Exercise description = Print all the entries verbatim.

(Records excerpted from a collection)
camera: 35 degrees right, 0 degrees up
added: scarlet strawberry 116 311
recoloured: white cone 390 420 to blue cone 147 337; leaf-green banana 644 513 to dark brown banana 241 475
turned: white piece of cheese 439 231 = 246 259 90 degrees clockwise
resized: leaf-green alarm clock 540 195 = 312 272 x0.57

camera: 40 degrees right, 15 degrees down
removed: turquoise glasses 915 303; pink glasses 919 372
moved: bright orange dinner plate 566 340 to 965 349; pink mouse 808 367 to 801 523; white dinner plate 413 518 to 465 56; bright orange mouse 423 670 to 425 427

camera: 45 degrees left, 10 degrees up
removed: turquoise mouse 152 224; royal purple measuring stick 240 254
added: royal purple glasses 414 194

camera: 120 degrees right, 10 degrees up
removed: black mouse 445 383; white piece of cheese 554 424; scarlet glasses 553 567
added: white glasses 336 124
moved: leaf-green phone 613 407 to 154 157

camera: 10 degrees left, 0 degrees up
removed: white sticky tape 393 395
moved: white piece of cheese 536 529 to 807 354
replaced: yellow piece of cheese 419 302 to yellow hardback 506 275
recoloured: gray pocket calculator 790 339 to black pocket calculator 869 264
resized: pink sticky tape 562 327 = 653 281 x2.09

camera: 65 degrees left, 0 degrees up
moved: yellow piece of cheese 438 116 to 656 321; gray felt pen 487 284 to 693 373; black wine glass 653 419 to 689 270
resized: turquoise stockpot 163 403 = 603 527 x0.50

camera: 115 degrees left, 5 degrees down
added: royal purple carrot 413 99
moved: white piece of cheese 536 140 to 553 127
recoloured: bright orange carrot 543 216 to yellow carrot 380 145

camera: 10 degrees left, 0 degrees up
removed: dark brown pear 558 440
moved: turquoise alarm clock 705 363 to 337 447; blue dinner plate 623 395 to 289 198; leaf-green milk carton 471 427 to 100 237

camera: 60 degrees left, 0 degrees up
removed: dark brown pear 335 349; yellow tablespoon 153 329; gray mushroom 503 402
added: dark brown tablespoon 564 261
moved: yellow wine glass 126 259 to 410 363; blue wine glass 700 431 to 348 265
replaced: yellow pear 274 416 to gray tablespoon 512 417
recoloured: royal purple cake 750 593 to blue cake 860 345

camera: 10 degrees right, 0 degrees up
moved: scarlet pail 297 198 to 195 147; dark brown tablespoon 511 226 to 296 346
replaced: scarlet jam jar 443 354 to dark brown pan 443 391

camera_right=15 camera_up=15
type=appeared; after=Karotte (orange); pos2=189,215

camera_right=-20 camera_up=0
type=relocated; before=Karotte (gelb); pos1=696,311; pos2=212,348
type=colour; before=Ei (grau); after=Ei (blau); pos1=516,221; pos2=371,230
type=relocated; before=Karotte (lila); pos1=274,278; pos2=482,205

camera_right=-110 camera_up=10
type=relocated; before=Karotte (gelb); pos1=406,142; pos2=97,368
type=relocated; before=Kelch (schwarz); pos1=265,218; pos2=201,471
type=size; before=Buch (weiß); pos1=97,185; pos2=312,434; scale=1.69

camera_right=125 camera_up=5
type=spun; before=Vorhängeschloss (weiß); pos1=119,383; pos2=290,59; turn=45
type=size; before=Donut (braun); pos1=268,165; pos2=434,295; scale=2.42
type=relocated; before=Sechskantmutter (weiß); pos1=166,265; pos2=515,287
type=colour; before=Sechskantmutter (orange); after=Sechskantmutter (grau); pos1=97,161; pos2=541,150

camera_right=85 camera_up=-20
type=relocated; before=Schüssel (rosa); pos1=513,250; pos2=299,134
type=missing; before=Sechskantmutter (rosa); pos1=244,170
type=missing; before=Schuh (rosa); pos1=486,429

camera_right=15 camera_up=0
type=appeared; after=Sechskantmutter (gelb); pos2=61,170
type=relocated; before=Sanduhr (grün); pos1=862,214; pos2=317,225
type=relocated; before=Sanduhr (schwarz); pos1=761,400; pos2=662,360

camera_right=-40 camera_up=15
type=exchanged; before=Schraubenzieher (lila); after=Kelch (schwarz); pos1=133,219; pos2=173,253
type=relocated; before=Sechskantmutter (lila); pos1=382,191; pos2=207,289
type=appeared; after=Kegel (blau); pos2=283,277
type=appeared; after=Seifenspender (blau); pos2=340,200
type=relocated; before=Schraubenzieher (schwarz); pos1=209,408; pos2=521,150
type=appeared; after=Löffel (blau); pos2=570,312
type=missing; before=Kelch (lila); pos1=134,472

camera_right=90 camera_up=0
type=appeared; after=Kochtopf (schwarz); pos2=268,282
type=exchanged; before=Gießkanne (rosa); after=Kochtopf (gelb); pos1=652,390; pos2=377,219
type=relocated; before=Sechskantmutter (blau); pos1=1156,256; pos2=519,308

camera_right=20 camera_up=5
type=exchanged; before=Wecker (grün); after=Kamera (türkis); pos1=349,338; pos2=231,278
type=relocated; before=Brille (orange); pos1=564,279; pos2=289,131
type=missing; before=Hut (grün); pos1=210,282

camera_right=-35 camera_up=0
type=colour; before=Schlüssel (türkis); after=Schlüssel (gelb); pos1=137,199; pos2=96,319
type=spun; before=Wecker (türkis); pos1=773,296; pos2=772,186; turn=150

Solution to the exercise =
camera: 35 degrees right, 0 degrees up
added: scarlet strawberry 116 311
recoloured: white cone 390 420 to blue cone 147 337; leaf-green banana 644 513 to dark brown banana 241 475
turned: white piece of cheese 439 231 = 246 259 90 degrees clockwise
resized: leaf-green alarm clock 540 195 = 312 272 x0.57

camera: 40 degrees right, 15 degrees down
removed: turquoise glasses 915 303; pink glasses 919 372
moved: bright orange dinner plate 566 340 to 965 349; pink mouse 808 367 to 801 523; white dinner plate 413 518 to 465 56; bright orange mouse 423 670 to 425 427

camera: 45 degrees left, 10 degrees up
removed: turquoise mouse 152 224; royal purple measuring stick 240 254
added: royal purple glasses 414 194

camera: 120 degrees right, 10 degrees up
removed: black mouse 445 383; white piece of cheese 554 424; scarlet glasses 553 567
added: white glasses 336 124
moved: leaf-green phone 613 407 to 154 157

camera: 10 degrees left, 0 degrees up
removed: white sticky tape 393 395
moved: white piece of cheese 536 529 to 807 354
replaced: yellow piece of cheese 419 302 to yellow hardback 506 275
recoloured: gray pocket calculator 790 339 to black pocket calculator 869 264
resized: pink sticky tape 562 327 = 653 281 x2.09

camera: 65 degrees left, 0 degrees up
moved: yellow piece of cheese 438 116 to 656 321; gray felt pen 487 284 to 693 373; black wine glass 653 419 to 689 270
resized: turquoise stockpot 163 403 = 603 527 x0.50

camera: 115 degrees left, 5 degrees down
added: royal purple carrot 413 99
moved: white piece of cheese 536 140 to 553 127
recoloured: bright orange carrot 543 216 to yellow carrot 380 145

camera: 10 degrees left, 0 degrees up
removed: dark brown pear 558 440
moved: turquoise alarm clock 705 363 to 337 447; blue dinner plate 623 395 to 289 198; leaf-green milk carton 471 427 to 100 237

camera: 60 degrees left, 0 degrees up
removed: dark brown pear 335 349; yellow tablespoon 153 329; gray mushroom 503 402
added: dark brown tablespoon 564 261
moved: yellow wine glass 126 259 to 410 363; blue wine glass 700 431 to 348 265
replaced: yellow pear 274 416 to gray tablespoon 512 417
recoloured: royal purple cake 750 593 to blue cake 860 345

camera: 10 degrees right, 0 degrees up
moved: scarlet pail 297 198 to 195 147; dark brown tablespoon 511 226 to 296 346
replaced: scarlet jam jar 443 354 to dark brown pan 443 391

camera_right=15 camera_up=15
type=appeared; after=Karotte (orange); pos2=189,215

camera_right=-20 camera_up=0
type=relocated; before=Karotte (gelb); pos1=696,311; pos2=212,348
type=colour; before=Ei (grau); after=Ei (blau); pos1=516,221; pos2=371,230
type=relocated; before=Karotte (lila); pos1=274,278; pos2=482,205

camera_right=-110 camera_up=10
type=relocated; before=Karotte (gelb); pos1=406,142; pos2=97,368
type=relocated; before=Kelch (schwarz); pos1=265,218; pos2=201,471
type=size; before=Buch (weiß); pos1=97,185; pos2=312,434; scale=1.69

camera_right=125 camera_up=5
type=spun; before=Vorhängeschloss (weiß); pos1=119,383; pos2=290,59; turn=45
type=size; before=Donut (braun); pos1=268,165; pos2=434,295; scale=2.42
type=relocated; before=Sechskantmutter (weiß); pos1=166,265; pos2=515,287
type=colour; before=Sechskantmutter (orange); after=Sechskantmutter (grau); pos1=97,161; pos2=541,150

camera_right=85 camera_up=-20
type=relocated; before=Schüssel (rosa); pos1=513,250; pos2=299,134
type=missing; before=Sechskantmutter (rosa); pos1=244,170
type=missing; before=Schuh (rosa); pos1=486,429

camera_right=15 camera_up=0
type=appeared; after=Sechskantmutter (gelb); pos2=61,170
type=relocated; before=Sanduhr (grün); pos1=862,214; pos2=317,225
type=relocated; before=Sanduhr (schwarz); pos1=761,400; pos2=662,360

camera_right=-40 camera_up=15
type=exchanged; before=Schraubenzieher (lila); after=Kelch (schwarz); pos1=133,219; pos2=173,253
type=relocated; before=Sechskantmutter (lila); pos1=382,191; pos2=207,289
type=appeared; after=Kegel (blau); pos2=283,277
type=appeared; after=Seifenspender (blau); pos2=340,200
type=relocated; before=Schraubenzieher (schwarz); pos1=209,408; pos2=521,150
type=appeared; after=Löffel (blau); pos2=570,312
type=missing; before=Kelch (lila); pos1=134,472

camera_right=90 camera_up=0
type=appeared; after=Kochtopf (schwarz); pos2=268,282
type=exchanged; before=Gießkanne (rosa); after=Kochtopf (gelb); pos1=652,390; pos2=377,219
type=relocated; before=Sechskantmutter (blau); pos1=1156,256; pos2=519,308

camera_right=20 camera_up=5
type=exchanged; before=Wecker (grün); after=Kamera (türkis); pos1=349,338; pos2=231,278
type=relocated; before=Brille (orange); pos1=564,279; pos2=289,131
type=missing; before=Hut (grün); pos1=210,282

camera_right=-35 camera_up=0
type=colour; before=Schlüssel (türkis); after=Schlüssel (gelb); pos1=137,199; pos2=96,319
type=spun; before=Wecker (türkis); pos1=773,296; pos2=772,186; turn=150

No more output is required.